>> START Recorded information

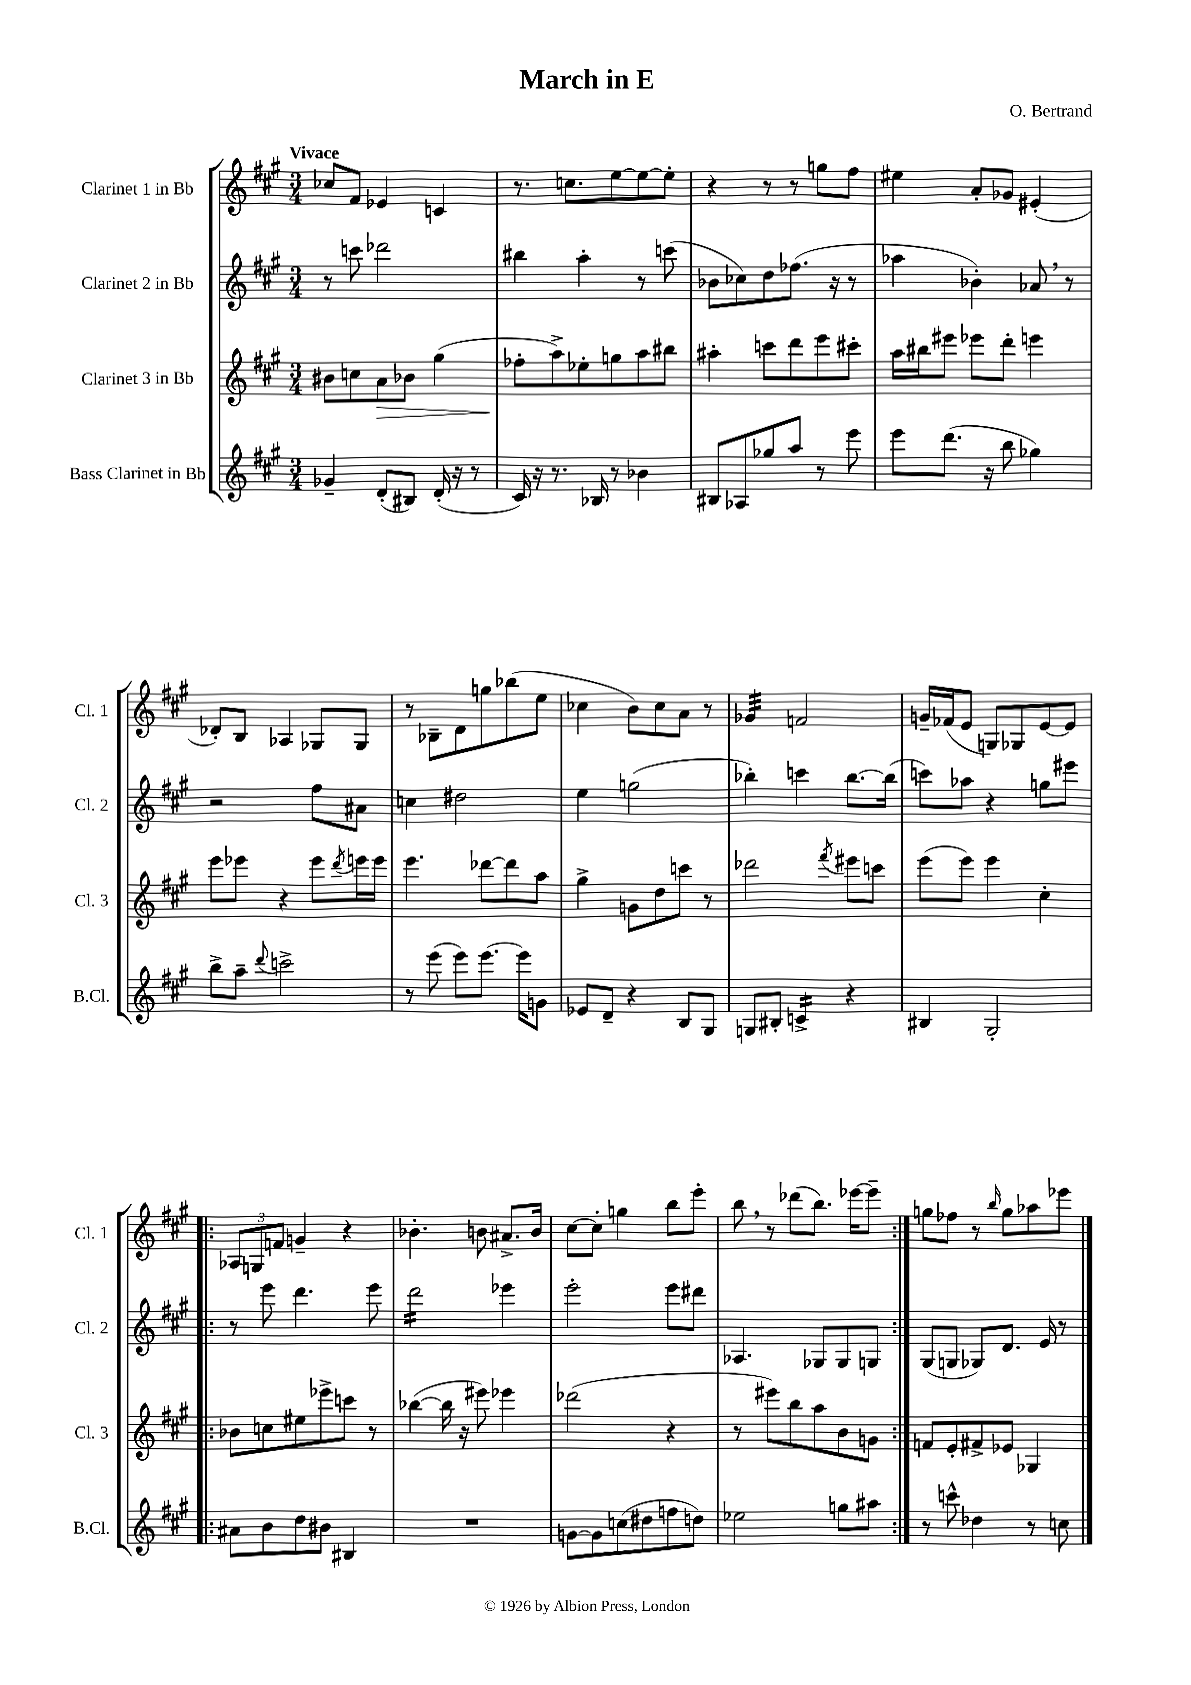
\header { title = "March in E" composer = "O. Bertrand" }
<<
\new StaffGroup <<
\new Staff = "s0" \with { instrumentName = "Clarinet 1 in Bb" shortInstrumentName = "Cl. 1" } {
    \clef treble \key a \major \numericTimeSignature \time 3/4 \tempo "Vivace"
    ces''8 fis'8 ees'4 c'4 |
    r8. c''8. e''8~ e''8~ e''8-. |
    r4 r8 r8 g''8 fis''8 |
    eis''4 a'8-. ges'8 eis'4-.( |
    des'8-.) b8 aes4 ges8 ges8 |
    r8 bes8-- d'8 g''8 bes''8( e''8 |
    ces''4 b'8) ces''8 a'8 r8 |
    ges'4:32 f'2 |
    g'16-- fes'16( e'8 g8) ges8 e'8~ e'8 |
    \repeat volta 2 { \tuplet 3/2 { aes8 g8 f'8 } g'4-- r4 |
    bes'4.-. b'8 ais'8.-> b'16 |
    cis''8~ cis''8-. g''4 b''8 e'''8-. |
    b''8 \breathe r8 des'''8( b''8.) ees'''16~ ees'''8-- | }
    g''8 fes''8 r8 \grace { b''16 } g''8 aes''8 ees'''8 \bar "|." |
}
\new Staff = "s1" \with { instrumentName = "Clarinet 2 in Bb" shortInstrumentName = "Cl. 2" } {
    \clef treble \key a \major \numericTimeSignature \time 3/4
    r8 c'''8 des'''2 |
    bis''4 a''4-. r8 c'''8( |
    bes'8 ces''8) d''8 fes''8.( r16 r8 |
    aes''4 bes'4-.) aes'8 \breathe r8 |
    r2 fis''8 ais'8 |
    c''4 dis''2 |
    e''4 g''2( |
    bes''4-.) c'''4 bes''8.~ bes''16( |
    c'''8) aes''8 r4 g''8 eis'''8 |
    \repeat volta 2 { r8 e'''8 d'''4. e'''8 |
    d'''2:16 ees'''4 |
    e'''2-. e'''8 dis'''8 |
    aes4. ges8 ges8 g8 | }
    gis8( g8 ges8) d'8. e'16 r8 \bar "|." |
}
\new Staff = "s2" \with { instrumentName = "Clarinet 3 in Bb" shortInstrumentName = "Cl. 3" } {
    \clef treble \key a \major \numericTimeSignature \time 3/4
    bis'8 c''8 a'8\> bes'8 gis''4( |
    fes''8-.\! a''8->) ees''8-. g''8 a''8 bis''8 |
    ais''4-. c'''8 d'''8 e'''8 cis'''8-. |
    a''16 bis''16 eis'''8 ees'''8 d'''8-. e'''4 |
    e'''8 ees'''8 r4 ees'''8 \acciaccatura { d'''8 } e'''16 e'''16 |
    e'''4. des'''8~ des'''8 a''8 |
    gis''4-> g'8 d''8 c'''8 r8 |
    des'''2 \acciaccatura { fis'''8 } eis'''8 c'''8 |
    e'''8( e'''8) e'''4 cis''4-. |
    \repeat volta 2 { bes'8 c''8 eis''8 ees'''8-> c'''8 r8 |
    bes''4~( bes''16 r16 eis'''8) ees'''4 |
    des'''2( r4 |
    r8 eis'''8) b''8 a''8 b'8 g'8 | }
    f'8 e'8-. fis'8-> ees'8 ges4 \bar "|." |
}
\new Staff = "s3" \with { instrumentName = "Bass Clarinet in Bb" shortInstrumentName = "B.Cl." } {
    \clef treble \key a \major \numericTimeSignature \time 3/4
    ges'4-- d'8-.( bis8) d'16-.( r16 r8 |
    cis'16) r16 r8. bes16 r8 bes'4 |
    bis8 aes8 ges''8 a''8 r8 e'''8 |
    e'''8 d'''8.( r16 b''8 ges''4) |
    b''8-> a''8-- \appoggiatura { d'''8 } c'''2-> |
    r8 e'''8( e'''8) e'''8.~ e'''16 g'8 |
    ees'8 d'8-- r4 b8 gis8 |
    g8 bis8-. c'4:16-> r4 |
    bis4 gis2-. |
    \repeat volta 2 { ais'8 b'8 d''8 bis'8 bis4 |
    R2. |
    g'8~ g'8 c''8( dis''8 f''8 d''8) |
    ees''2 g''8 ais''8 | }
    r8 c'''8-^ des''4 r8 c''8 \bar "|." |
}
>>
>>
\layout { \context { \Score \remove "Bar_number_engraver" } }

>> END Recorded information

#### Short task:
Turn the stretch from the start of the rows through the line containing "a \major \numericTimeSignature \time 3/4 \tempo" into a Markdown table with the columns Nr and Notation, one numbered row per line. Leave out blank lines and the pictures.

#### Written answer:
| Nr | Notation |
|---|---|
| 1 | \header { title = "March in E" composer = "O. Bertrand" } |
| 2 | << |
| 3 | \new StaffGroup << |
| 4 | \new Staff = "s0" \with { instrumentName = "Clarinet 1 in Bb" shortInstrumentName = "Cl. 1" } { |
| 5 |     \clef treble \key a \major \numericTimeSignature \time 3/4 \tempo "Vivace" |